**PROBLEM DETAILS**: The answer must be every line from the entries below that includes "moved".

**TASK DATA**:
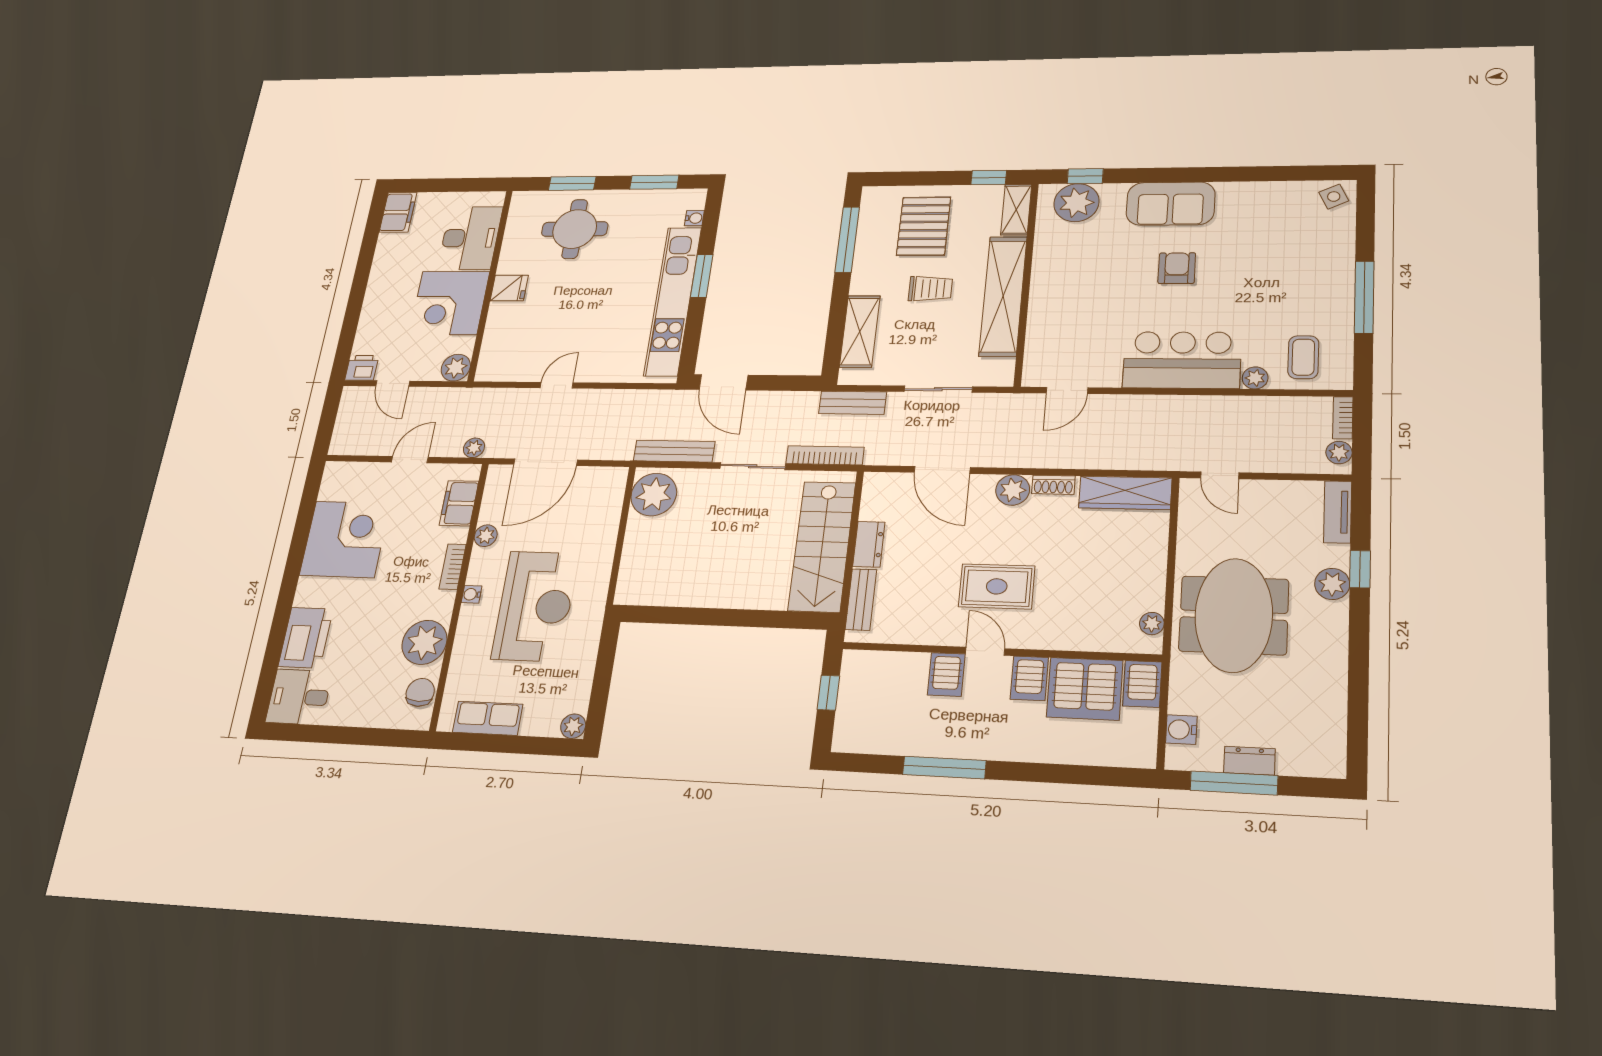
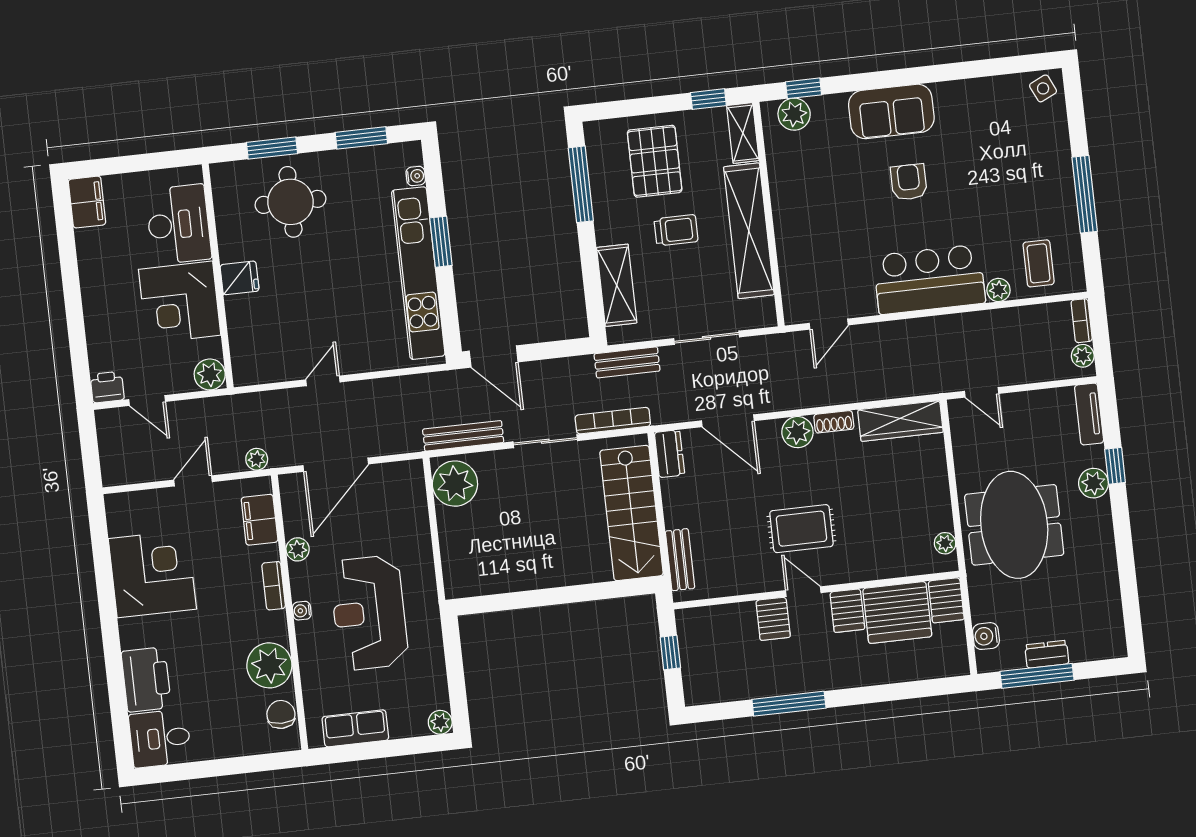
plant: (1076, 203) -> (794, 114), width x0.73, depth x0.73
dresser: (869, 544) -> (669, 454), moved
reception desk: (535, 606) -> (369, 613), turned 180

--

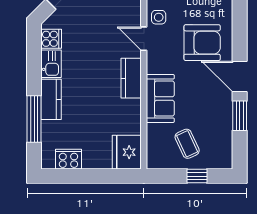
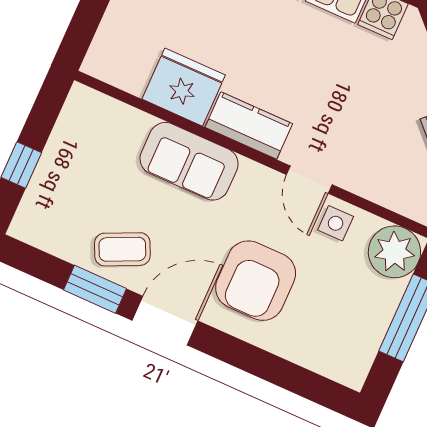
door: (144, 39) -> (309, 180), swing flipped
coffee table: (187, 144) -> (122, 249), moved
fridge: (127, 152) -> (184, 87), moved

---

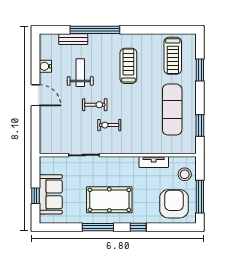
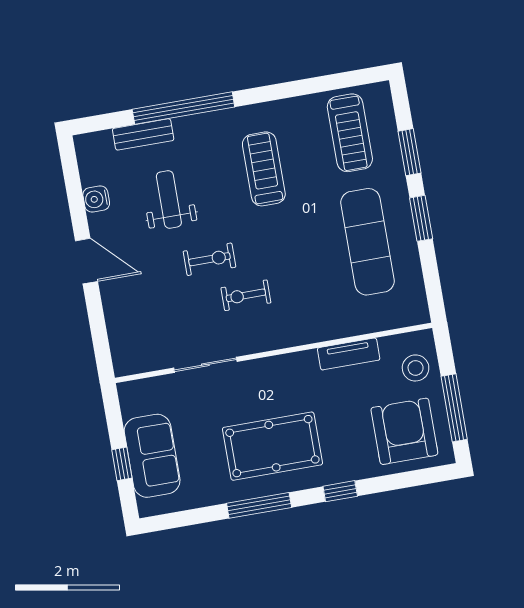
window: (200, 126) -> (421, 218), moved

**ANSWER SPACE**:
dresser: (869, 544) -> (669, 454), moved
coffee table: (187, 144) -> (122, 249), moved
fridge: (127, 152) -> (184, 87), moved
window: (200, 126) -> (421, 218), moved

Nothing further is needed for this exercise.